#### [Your assignment]
Each record should be output exactly, with every character kept.

#### [Exercise inputs]

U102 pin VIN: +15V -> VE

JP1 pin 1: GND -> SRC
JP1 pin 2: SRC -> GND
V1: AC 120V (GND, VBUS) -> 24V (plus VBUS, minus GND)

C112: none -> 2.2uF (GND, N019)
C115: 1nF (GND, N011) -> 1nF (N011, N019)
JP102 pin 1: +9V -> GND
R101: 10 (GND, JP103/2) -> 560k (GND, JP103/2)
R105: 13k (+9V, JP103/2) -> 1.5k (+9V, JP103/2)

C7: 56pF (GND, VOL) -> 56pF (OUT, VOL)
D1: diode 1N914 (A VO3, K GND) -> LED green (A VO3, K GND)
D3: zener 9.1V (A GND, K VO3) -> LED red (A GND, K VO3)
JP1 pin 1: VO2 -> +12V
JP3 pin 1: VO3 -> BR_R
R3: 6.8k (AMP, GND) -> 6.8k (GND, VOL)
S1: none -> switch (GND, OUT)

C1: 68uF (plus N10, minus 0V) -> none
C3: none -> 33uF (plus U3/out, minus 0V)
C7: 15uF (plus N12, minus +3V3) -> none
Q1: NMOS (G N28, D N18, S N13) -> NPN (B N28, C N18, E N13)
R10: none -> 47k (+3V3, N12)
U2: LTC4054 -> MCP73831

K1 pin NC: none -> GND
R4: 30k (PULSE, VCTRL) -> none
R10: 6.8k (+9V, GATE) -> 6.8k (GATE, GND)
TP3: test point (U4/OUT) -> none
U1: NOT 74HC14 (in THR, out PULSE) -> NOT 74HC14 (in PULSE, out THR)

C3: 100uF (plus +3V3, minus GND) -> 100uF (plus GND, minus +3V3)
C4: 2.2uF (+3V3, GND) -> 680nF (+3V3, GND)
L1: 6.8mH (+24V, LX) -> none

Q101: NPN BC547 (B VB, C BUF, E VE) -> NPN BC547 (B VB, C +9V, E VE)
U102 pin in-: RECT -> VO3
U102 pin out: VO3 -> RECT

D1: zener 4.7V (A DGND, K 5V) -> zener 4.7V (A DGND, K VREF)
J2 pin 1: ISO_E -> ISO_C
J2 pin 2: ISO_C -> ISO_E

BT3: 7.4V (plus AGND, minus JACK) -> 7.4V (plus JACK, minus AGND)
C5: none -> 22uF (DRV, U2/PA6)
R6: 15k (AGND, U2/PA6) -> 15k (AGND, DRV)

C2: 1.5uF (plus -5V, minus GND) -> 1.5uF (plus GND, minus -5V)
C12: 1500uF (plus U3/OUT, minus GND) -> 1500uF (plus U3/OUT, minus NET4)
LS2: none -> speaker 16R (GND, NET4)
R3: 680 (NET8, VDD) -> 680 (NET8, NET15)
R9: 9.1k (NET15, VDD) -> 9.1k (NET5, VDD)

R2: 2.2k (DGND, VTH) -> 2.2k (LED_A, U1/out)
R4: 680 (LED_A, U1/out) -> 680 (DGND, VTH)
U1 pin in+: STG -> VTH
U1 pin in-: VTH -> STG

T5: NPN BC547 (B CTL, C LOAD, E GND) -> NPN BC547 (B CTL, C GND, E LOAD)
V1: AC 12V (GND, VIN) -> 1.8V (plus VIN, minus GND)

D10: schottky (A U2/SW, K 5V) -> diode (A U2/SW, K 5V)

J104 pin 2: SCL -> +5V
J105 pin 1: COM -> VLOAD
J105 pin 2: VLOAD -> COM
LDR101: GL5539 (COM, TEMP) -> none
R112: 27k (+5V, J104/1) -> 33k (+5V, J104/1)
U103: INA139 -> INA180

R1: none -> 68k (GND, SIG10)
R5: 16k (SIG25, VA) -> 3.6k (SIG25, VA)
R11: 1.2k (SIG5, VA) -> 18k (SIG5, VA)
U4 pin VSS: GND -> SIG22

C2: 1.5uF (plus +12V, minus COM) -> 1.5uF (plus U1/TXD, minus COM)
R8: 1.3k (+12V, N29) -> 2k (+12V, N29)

#### [Task answer]
U102 pin VIN: +15V -> VE

JP1 pin 1: GND -> SRC
JP1 pin 2: SRC -> GND
V1: AC 120V (GND, VBUS) -> 24V (plus VBUS, minus GND)

C112: none -> 2.2uF (GND, N019)
C115: 1nF (GND, N011) -> 1nF (N011, N019)
JP102 pin 1: +9V -> GND
R101: 10 (GND, JP103/2) -> 560k (GND, JP103/2)
R105: 13k (+9V, JP103/2) -> 1.5k (+9V, JP103/2)

C7: 56pF (GND, VOL) -> 56pF (OUT, VOL)
D1: diode 1N914 (A VO3, K GND) -> LED green (A VO3, K GND)
D3: zener 9.1V (A GND, K VO3) -> LED red (A GND, K VO3)
JP1 pin 1: VO2 -> +12V
JP3 pin 1: VO3 -> BR_R
R3: 6.8k (AMP, GND) -> 6.8k (GND, VOL)
S1: none -> switch (GND, OUT)

C1: 68uF (plus N10, minus 0V) -> none
C3: none -> 33uF (plus U3/out, minus 0V)
C7: 15uF (plus N12, minus +3V3) -> none
Q1: NMOS (G N28, D N18, S N13) -> NPN (B N28, C N18, E N13)
R10: none -> 47k (+3V3, N12)
U2: LTC4054 -> MCP73831

K1 pin NC: none -> GND
R4: 30k (PULSE, VCTRL) -> none
R10: 6.8k (+9V, GATE) -> 6.8k (GATE, GND)
TP3: test point (U4/OUT) -> none
U1: NOT 74HC14 (in THR, out PULSE) -> NOT 74HC14 (in PULSE, out THR)

C3: 100uF (plus +3V3, minus GND) -> 100uF (plus GND, minus +3V3)
C4: 2.2uF (+3V3, GND) -> 680nF (+3V3, GND)
L1: 6.8mH (+24V, LX) -> none

Q101: NPN BC547 (B VB, C BUF, E VE) -> NPN BC547 (B VB, C +9V, E VE)
U102 pin in-: RECT -> VO3
U102 pin out: VO3 -> RECT

D1: zener 4.7V (A DGND, K 5V) -> zener 4.7V (A DGND, K VREF)
J2 pin 1: ISO_E -> ISO_C
J2 pin 2: ISO_C -> ISO_E

BT3: 7.4V (plus AGND, minus JACK) -> 7.4V (plus JACK, minus AGND)
C5: none -> 22uF (DRV, U2/PA6)
R6: 15k (AGND, U2/PA6) -> 15k (AGND, DRV)

C2: 1.5uF (plus -5V, minus GND) -> 1.5uF (plus GND, minus -5V)
C12: 1500uF (plus U3/OUT, minus GND) -> 1500uF (plus U3/OUT, minus NET4)
LS2: none -> speaker 16R (GND, NET4)
R3: 680 (NET8, VDD) -> 680 (NET8, NET15)
R9: 9.1k (NET15, VDD) -> 9.1k (NET5, VDD)

R2: 2.2k (DGND, VTH) -> 2.2k (LED_A, U1/out)
R4: 680 (LED_A, U1/out) -> 680 (DGND, VTH)
U1 pin in+: STG -> VTH
U1 pin in-: VTH -> STG

T5: NPN BC547 (B CTL, C LOAD, E GND) -> NPN BC547 (B CTL, C GND, E LOAD)
V1: AC 12V (GND, VIN) -> 1.8V (plus VIN, minus GND)

D10: schottky (A U2/SW, K 5V) -> diode (A U2/SW, K 5V)

J104 pin 2: SCL -> +5V
J105 pin 1: COM -> VLOAD
J105 pin 2: VLOAD -> COM
LDR101: GL5539 (COM, TEMP) -> none
R112: 27k (+5V, J104/1) -> 33k (+5V, J104/1)
U103: INA139 -> INA180

R1: none -> 68k (GND, SIG10)
R5: 16k (SIG25, VA) -> 3.6k (SIG25, VA)
R11: 1.2k (SIG5, VA) -> 18k (SIG5, VA)
U4 pin VSS: GND -> SIG22

C2: 1.5uF (plus +12V, minus COM) -> 1.5uF (plus U1/TXD, minus COM)
R8: 1.3k (+12V, N29) -> 2k (+12V, N29)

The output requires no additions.